Task brief ▸ Which lines run from the start of the material below through the line containing "(519, 342) = (421, 377): white"? Retype them exactly, pictures excluded.
────
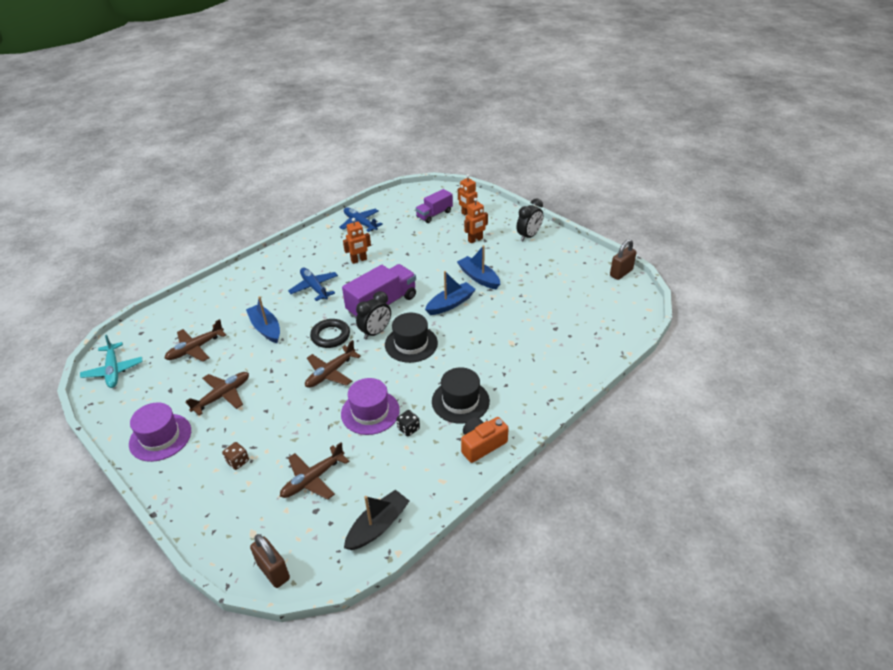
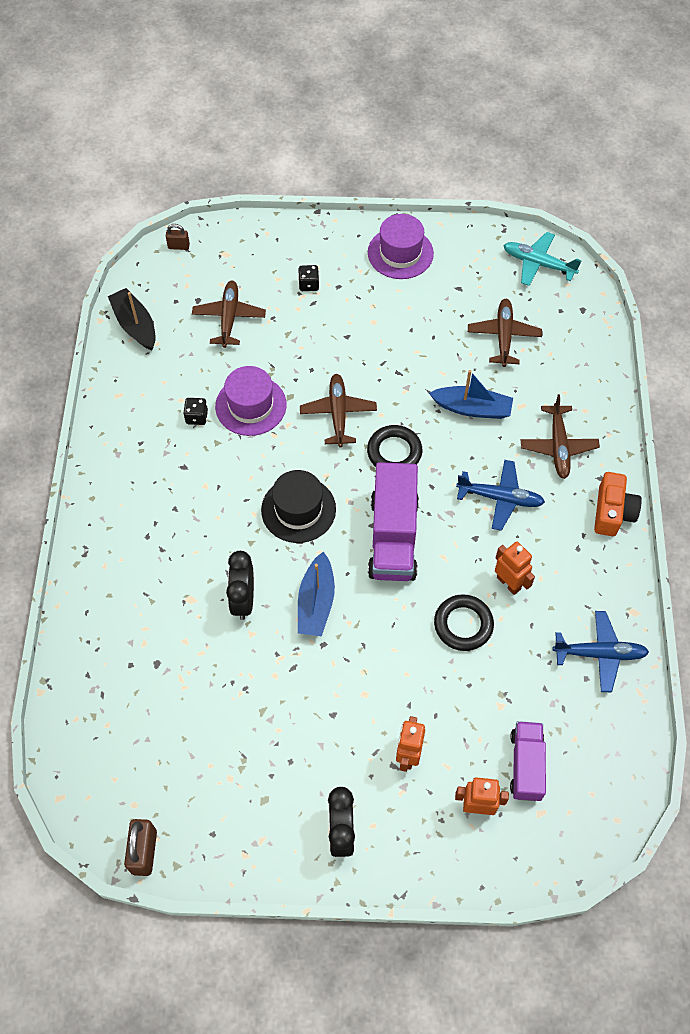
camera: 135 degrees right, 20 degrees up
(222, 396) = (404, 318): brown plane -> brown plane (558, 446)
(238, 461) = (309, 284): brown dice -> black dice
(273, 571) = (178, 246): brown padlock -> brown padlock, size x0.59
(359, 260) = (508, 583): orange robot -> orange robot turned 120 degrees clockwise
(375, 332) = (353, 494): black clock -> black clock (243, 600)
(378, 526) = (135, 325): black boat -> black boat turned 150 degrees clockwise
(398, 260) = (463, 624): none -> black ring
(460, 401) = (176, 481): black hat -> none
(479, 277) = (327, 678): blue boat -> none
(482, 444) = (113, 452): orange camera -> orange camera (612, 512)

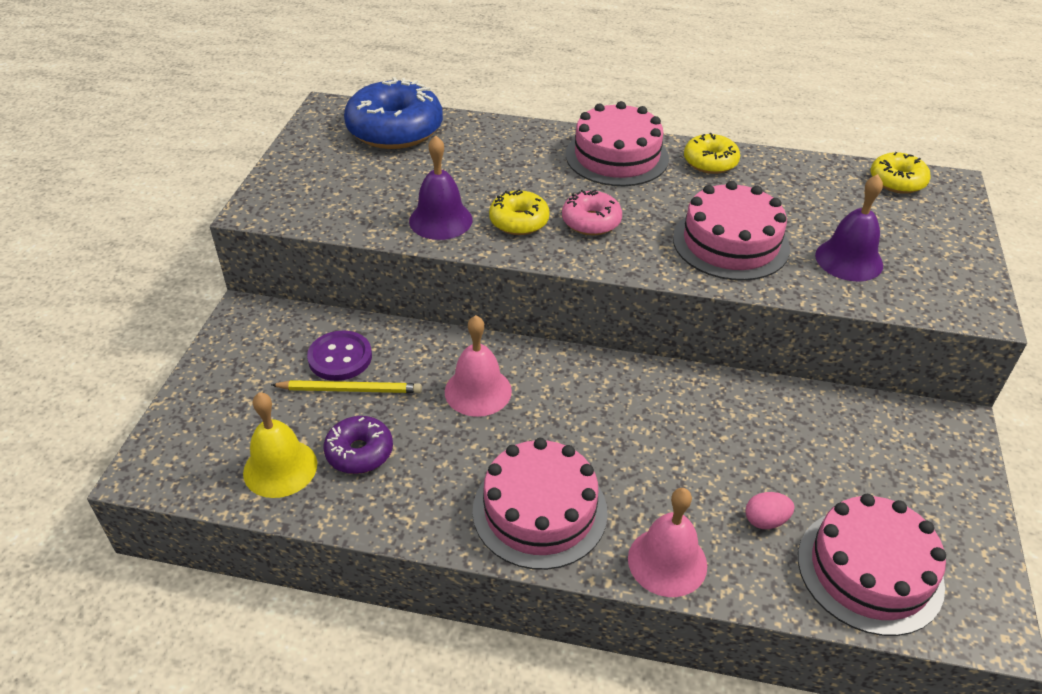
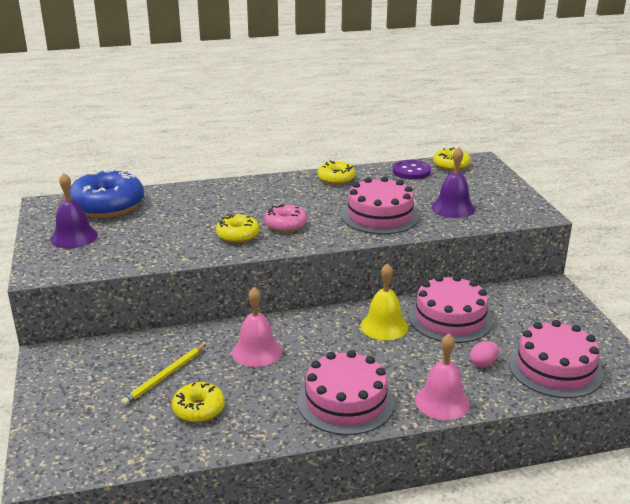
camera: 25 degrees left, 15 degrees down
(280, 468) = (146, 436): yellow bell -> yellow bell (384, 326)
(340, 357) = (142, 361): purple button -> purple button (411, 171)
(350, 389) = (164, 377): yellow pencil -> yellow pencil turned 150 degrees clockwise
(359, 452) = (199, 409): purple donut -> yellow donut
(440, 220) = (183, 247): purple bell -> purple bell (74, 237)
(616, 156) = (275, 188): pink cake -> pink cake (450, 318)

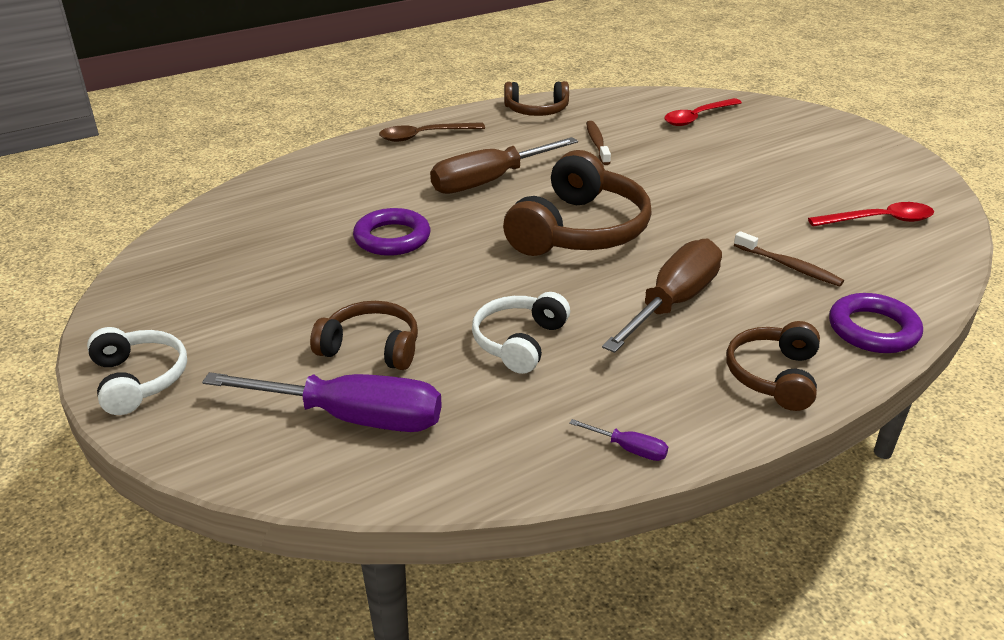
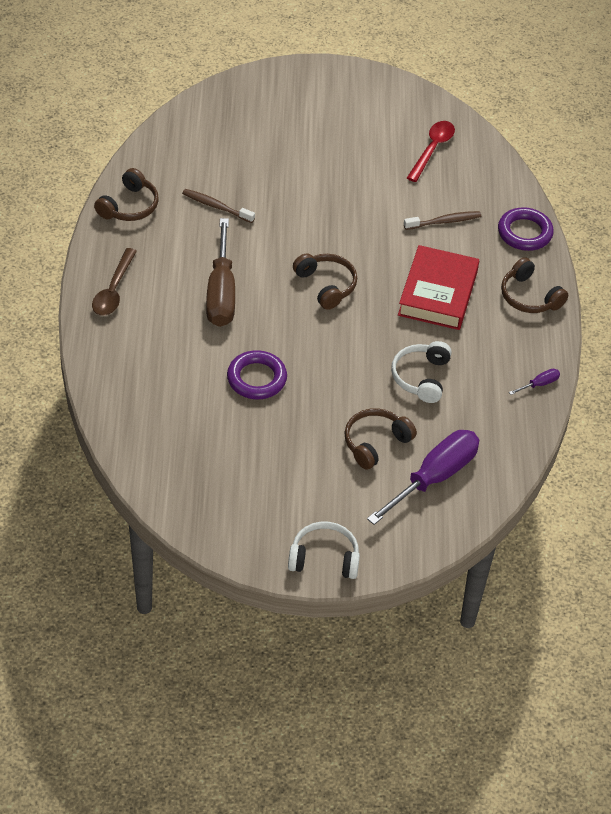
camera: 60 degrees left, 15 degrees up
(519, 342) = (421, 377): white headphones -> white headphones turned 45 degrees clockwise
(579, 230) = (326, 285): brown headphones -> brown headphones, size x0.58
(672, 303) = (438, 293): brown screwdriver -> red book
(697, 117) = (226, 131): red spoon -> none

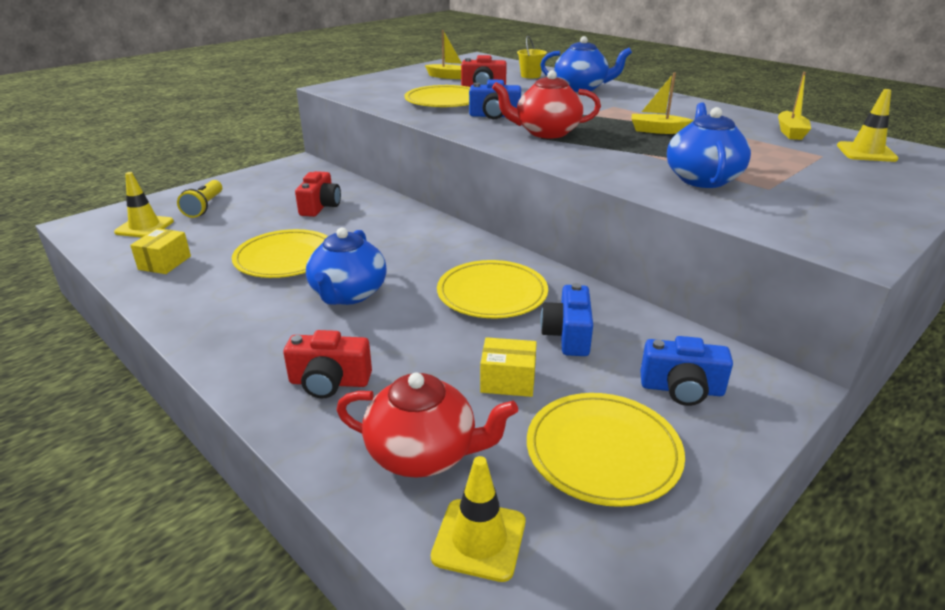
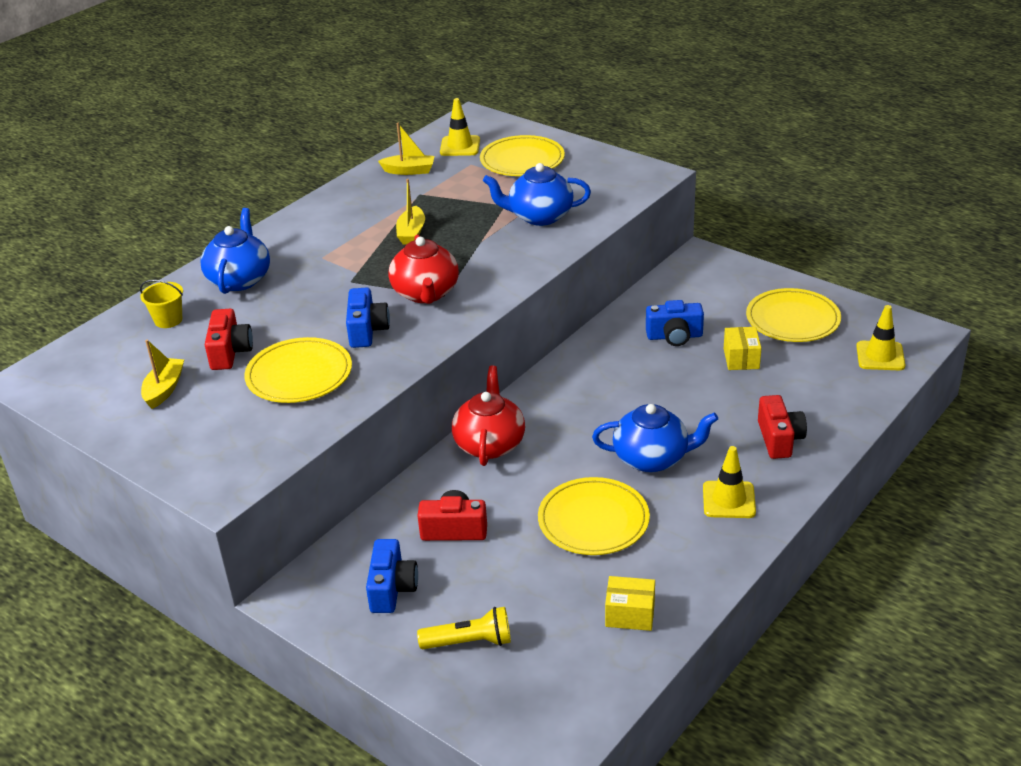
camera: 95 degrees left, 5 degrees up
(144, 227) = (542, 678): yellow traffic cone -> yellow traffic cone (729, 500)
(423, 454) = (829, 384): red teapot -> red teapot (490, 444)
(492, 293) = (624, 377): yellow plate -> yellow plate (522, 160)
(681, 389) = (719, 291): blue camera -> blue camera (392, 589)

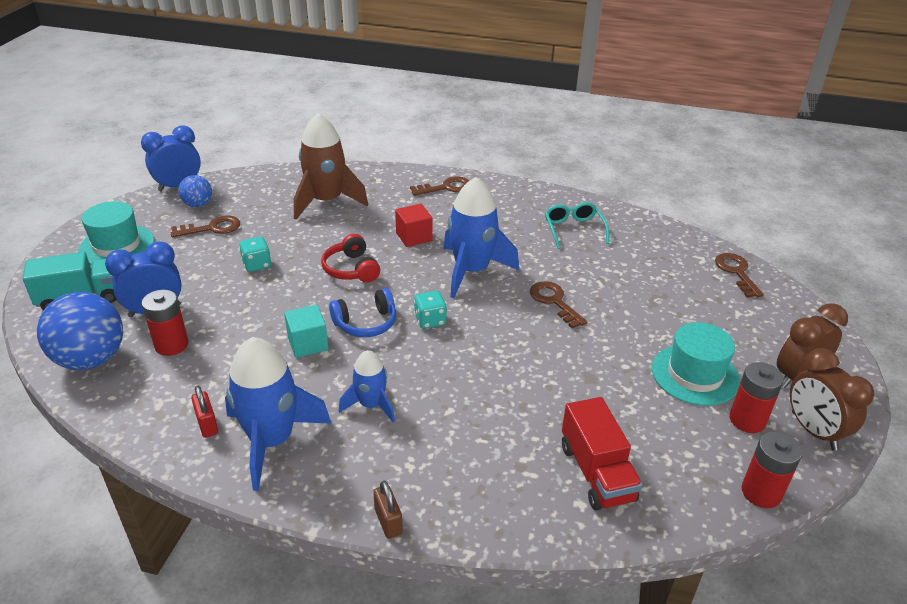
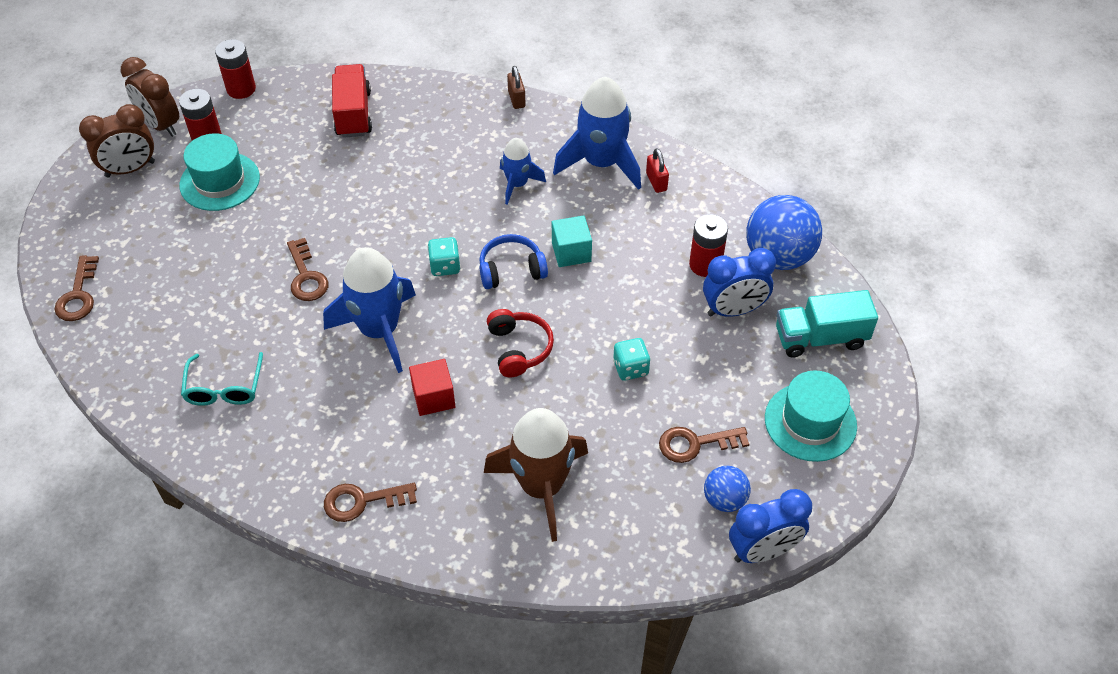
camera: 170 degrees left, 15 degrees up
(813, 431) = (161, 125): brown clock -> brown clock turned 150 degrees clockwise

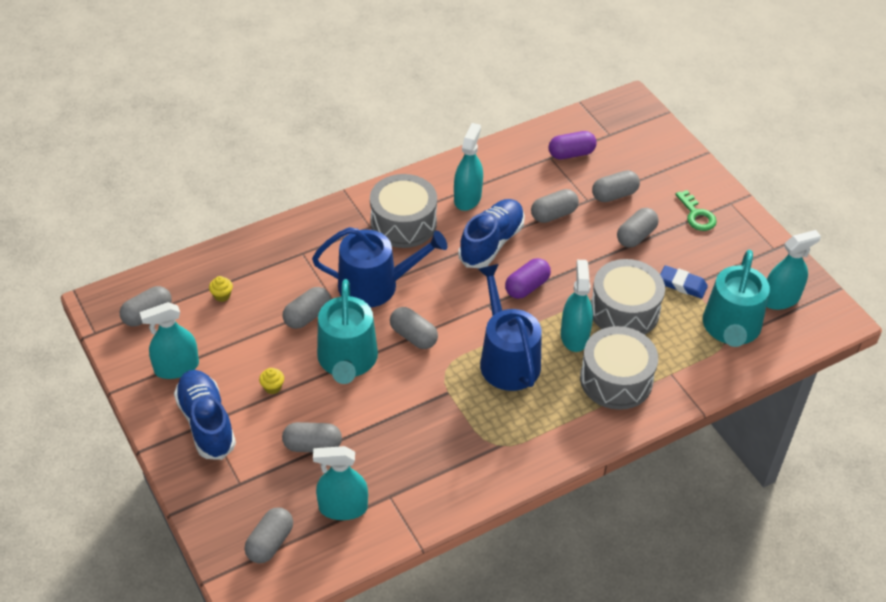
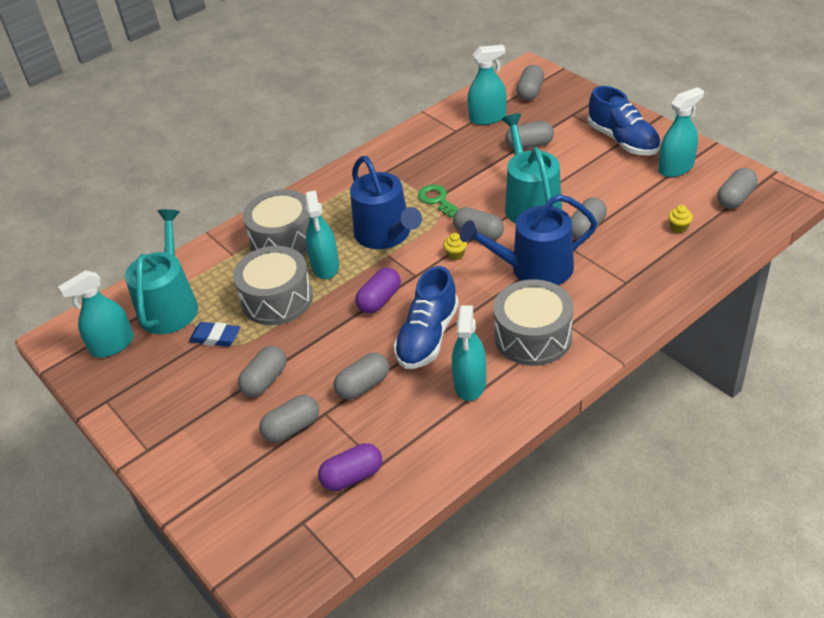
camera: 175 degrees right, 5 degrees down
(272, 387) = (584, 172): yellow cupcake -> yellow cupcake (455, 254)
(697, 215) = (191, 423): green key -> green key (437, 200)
────
Answer area ▸
camera: 135 degrees right, 20 degrees up
(222, 396) = (404, 318): brown plane -> brown plane (558, 446)
(238, 461) = (309, 284): brown dice -> black dice
(273, 571) = (178, 246): brown padlock -> brown padlock, size x0.59
(359, 260) = (508, 583): orange robot -> orange robot turned 120 degrees clockwise
(375, 332) = (353, 494): black clock -> black clock (243, 600)
(378, 526) = (135, 325): black boat -> black boat turned 150 degrees clockwise
(398, 260) = (463, 624): none -> black ring
(460, 401) = (176, 481): black hat -> none
(479, 277) = (327, 678): blue boat -> none
(482, 444) = (113, 452): orange camera -> orange camera (612, 512)

camera: 25 degrees left, 15 degrees down
(280, 468) = (146, 436): yellow bell -> yellow bell (384, 326)
(340, 357) = (142, 361): purple button -> purple button (411, 171)
(350, 389) = (164, 377): yellow pencil -> yellow pencil turned 150 degrees clockwise
(359, 452) = (199, 409): purple donut -> yellow donut
(440, 220) = (183, 247): purple bell -> purple bell (74, 237)
(616, 156) = (275, 188): pink cake -> pink cake (450, 318)

camera: 60 degrees left, 15 degrees up
(519, 342) = (421, 377): white headphones -> white headphones turned 45 degrees clockwise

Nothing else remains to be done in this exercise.